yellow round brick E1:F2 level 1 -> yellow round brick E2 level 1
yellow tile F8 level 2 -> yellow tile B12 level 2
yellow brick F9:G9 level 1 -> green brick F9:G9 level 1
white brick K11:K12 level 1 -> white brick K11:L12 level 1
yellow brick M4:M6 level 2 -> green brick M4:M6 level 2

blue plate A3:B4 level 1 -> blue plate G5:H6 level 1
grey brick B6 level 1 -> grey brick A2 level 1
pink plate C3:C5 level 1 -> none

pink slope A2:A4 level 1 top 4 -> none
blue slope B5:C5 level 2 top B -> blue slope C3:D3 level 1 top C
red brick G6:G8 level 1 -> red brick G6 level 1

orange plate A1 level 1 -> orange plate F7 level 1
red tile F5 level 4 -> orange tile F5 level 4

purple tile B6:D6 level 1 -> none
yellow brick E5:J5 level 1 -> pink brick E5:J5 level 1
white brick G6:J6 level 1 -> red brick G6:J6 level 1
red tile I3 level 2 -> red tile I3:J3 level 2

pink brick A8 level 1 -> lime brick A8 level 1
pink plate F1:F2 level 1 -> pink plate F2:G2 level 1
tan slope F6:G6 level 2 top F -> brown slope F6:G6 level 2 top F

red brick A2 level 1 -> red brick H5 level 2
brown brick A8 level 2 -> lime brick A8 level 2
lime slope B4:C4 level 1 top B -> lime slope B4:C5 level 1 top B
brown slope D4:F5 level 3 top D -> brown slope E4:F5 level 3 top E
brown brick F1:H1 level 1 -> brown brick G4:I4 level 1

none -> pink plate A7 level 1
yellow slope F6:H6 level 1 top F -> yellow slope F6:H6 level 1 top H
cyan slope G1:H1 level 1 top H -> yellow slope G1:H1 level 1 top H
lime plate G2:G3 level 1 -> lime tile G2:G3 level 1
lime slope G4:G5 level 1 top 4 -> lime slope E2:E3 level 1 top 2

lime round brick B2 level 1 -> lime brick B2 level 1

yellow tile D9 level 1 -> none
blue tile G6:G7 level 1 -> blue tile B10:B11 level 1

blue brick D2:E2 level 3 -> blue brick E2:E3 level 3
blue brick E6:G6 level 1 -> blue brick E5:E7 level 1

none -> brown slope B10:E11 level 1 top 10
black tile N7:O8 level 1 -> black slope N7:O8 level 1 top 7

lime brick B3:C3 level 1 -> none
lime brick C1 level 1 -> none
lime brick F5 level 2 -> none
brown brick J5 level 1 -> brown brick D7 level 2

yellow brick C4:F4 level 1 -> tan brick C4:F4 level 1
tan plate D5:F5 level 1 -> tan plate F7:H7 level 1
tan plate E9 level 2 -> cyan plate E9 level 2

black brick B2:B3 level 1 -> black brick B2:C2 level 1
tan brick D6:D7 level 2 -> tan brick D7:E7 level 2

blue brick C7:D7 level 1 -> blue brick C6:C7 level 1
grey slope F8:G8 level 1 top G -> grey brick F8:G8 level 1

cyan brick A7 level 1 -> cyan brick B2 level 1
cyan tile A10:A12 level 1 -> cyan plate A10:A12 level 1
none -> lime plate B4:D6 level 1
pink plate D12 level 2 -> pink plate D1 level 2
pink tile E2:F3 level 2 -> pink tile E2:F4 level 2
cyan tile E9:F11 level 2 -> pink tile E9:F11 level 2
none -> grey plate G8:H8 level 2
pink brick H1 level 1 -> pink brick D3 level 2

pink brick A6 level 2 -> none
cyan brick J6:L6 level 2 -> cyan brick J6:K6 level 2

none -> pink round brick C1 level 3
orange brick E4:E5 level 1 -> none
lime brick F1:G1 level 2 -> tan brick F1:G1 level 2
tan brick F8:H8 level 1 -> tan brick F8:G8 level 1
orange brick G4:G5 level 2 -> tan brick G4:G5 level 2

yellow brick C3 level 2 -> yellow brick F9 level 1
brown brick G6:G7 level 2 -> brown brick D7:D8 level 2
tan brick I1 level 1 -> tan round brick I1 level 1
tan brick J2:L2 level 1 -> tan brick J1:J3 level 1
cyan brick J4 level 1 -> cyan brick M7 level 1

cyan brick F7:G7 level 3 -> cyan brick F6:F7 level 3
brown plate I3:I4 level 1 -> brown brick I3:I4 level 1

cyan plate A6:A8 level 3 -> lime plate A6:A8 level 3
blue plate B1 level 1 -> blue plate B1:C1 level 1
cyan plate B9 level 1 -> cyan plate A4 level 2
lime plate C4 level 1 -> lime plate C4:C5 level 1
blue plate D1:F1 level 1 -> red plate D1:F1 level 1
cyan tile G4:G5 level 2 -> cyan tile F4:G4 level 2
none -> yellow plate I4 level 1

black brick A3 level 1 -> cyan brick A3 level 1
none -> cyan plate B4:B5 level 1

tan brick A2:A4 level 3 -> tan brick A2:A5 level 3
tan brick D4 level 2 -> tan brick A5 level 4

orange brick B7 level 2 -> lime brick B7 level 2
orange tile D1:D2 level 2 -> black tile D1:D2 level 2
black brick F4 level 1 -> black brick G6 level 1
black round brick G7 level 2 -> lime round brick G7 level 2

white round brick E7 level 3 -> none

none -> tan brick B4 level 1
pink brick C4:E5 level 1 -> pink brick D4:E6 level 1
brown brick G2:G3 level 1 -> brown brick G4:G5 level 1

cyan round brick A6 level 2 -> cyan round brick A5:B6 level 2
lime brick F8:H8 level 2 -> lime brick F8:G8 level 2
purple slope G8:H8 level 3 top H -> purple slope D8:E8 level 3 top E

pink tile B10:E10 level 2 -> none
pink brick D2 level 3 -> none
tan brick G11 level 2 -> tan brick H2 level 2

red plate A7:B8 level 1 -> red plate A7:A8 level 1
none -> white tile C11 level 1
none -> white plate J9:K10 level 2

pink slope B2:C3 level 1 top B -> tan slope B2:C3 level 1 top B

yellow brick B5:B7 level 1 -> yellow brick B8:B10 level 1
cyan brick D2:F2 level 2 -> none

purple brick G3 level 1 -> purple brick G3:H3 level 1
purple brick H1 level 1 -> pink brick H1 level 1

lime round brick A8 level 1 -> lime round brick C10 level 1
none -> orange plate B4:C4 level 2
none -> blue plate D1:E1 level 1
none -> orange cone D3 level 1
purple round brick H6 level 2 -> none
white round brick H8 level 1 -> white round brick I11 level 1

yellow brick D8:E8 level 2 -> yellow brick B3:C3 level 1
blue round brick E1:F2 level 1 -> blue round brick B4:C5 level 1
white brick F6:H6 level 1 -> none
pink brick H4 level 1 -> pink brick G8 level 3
---
▶ **Description of the task**
Reproduce, please, the lines of the material from its first line down to the line containing "blue plate A3:B4", keeping both ends and nothing beyond them.

▶ **Answer space**
yellow round brick E1:F2 level 1 -> yellow round brick E2 level 1
yellow tile F8 level 2 -> yellow tile B12 level 2
yellow brick F9:G9 level 1 -> green brick F9:G9 level 1
white brick K11:K12 level 1 -> white brick K11:L12 level 1
yellow brick M4:M6 level 2 -> green brick M4:M6 level 2

blue plate A3:B4 level 1 -> blue plate G5:H6 level 1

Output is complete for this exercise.